- WORK INSTRUCTION
Give back a single figure: the number of lines in the entries below that contain "LEVEL".

- SOURCE RECORDS
****
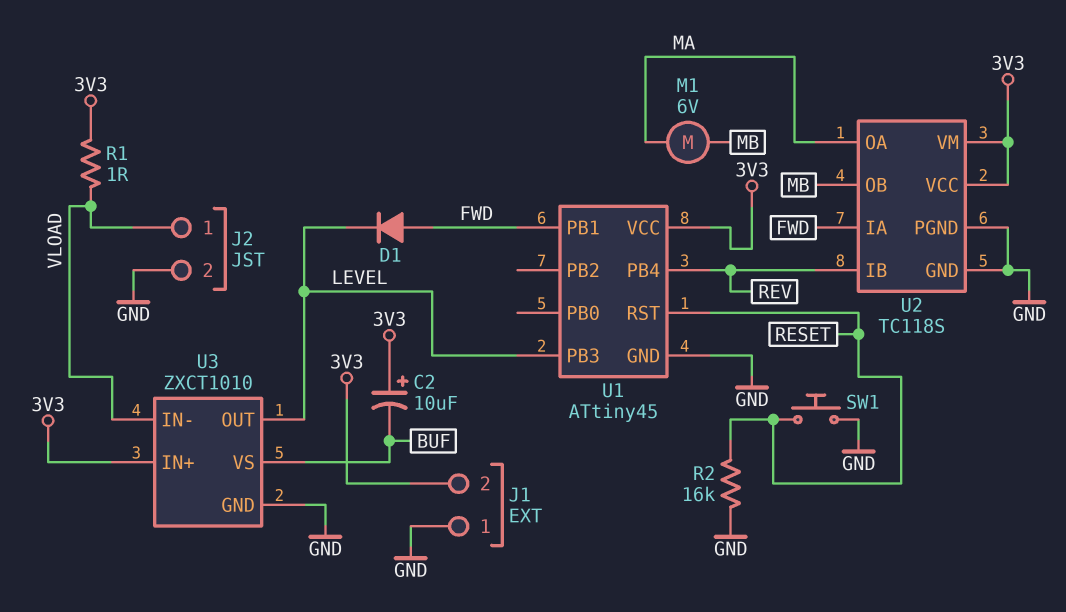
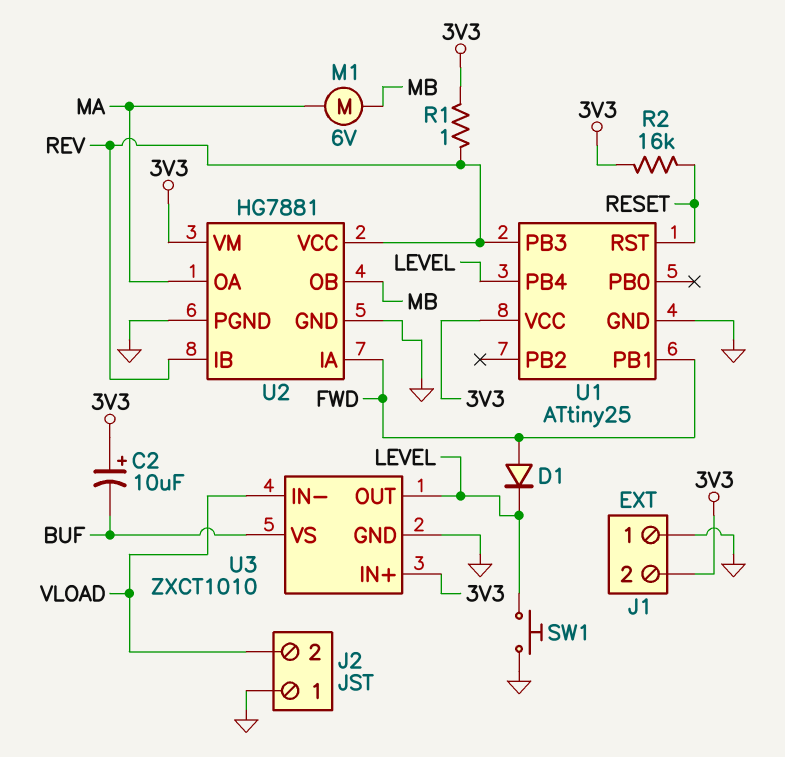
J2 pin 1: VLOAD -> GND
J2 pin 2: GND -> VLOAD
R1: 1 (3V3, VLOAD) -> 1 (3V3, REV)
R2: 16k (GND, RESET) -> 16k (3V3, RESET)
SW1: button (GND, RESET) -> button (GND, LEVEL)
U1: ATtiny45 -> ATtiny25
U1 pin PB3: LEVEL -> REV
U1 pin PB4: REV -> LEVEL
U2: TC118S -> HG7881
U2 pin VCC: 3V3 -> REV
****
- OUTPUT OF THE TASK
3